» **WHAT IS EXPECTED**:
From the first entry to the last, copy everything exactly except the pictures.

** Opening STUDY MATERIAL block **

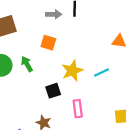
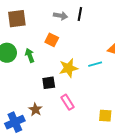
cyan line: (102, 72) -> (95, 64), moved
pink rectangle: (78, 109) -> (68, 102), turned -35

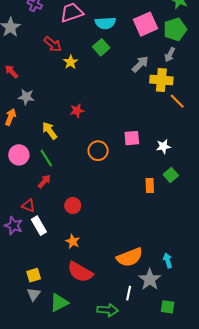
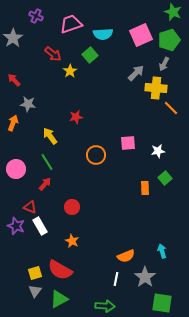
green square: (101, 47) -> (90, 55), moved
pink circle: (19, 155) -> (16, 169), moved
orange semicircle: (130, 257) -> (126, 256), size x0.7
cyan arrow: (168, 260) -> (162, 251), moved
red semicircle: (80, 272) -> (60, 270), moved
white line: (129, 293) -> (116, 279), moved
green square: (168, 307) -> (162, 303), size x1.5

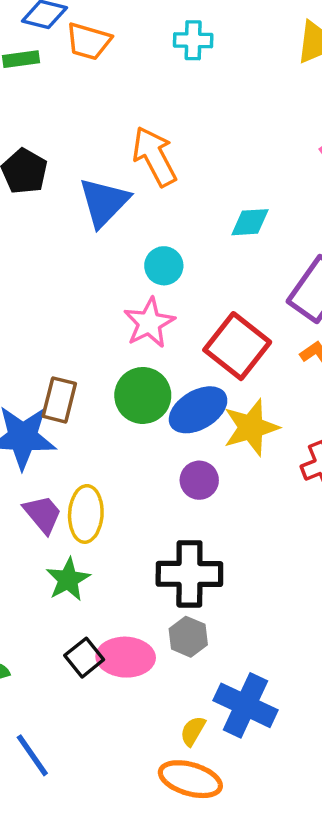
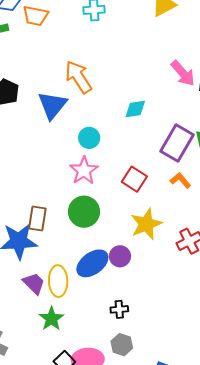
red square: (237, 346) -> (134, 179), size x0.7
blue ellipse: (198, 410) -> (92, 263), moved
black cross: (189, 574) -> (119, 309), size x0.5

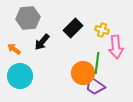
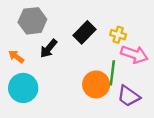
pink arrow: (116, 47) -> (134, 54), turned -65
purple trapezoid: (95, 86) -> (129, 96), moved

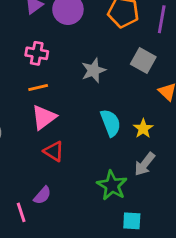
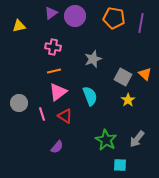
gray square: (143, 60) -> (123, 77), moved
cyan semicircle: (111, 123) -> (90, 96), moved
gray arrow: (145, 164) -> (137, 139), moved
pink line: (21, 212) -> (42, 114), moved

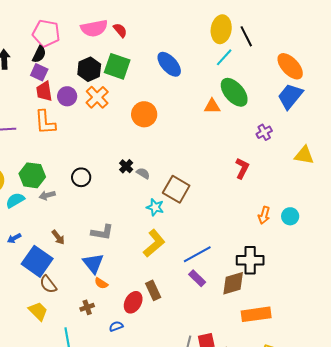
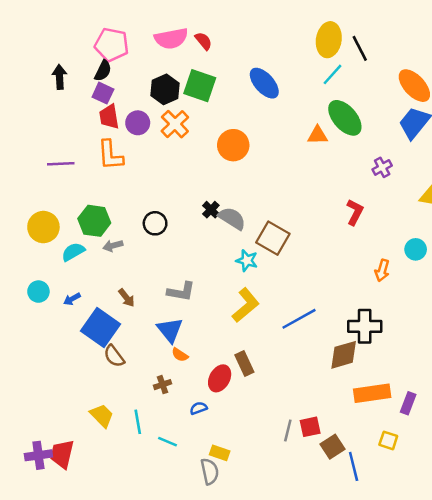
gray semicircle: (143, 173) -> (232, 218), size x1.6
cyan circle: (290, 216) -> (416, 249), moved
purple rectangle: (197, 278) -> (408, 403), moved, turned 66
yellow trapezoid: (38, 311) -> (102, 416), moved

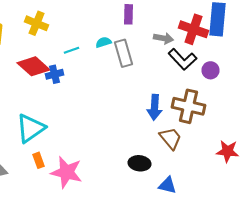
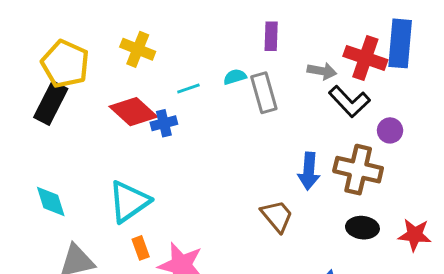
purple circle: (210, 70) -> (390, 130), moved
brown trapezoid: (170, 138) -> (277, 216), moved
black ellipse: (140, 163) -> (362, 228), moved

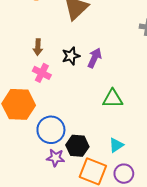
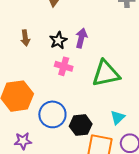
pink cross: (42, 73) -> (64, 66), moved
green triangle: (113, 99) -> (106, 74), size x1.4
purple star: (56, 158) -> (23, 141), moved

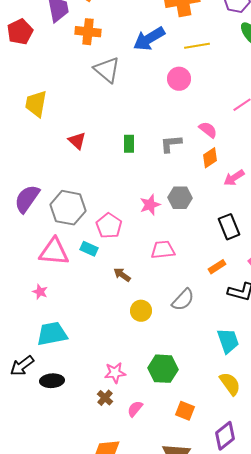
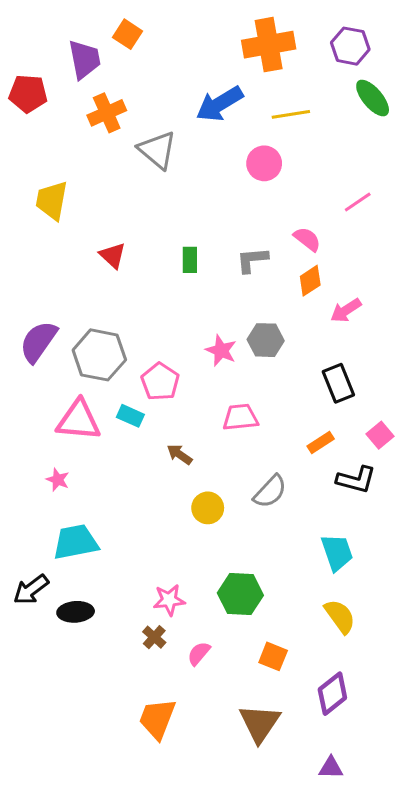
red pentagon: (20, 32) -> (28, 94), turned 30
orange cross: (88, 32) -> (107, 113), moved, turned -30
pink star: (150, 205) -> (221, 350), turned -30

** Closing STUDY MATERIAL block **

» **PROBLEM SOLUTION**:
cyan line: (102, 72) -> (95, 64), moved
pink rectangle: (78, 109) -> (68, 102), turned -35

green square: (101, 47) -> (90, 55), moved
pink circle: (19, 155) -> (16, 169), moved
orange semicircle: (130, 257) -> (126, 256), size x0.7
cyan arrow: (168, 260) -> (162, 251), moved
red semicircle: (80, 272) -> (60, 270), moved
white line: (129, 293) -> (116, 279), moved
green square: (168, 307) -> (162, 303), size x1.5

red square: (237, 346) -> (134, 179), size x0.7
blue ellipse: (198, 410) -> (92, 263), moved
black cross: (189, 574) -> (119, 309), size x0.5

pink arrow: (116, 47) -> (134, 54), turned -65
purple trapezoid: (95, 86) -> (129, 96), moved

gray square: (143, 60) -> (123, 77), moved
cyan semicircle: (111, 123) -> (90, 96), moved
gray arrow: (145, 164) -> (137, 139), moved
pink line: (21, 212) -> (42, 114), moved

gray semicircle: (143, 173) -> (232, 218), size x1.6
cyan circle: (290, 216) -> (416, 249), moved
purple rectangle: (197, 278) -> (408, 403), moved, turned 66
yellow trapezoid: (38, 311) -> (102, 416), moved

purple circle: (210, 70) -> (390, 130), moved
brown trapezoid: (170, 138) -> (277, 216), moved
black ellipse: (140, 163) -> (362, 228), moved

pink cross: (42, 73) -> (64, 66), moved
green triangle: (113, 99) -> (106, 74), size x1.4
purple star: (56, 158) -> (23, 141), moved

red pentagon: (20, 32) -> (28, 94), turned 30
orange cross: (88, 32) -> (107, 113), moved, turned -30
pink star: (150, 205) -> (221, 350), turned -30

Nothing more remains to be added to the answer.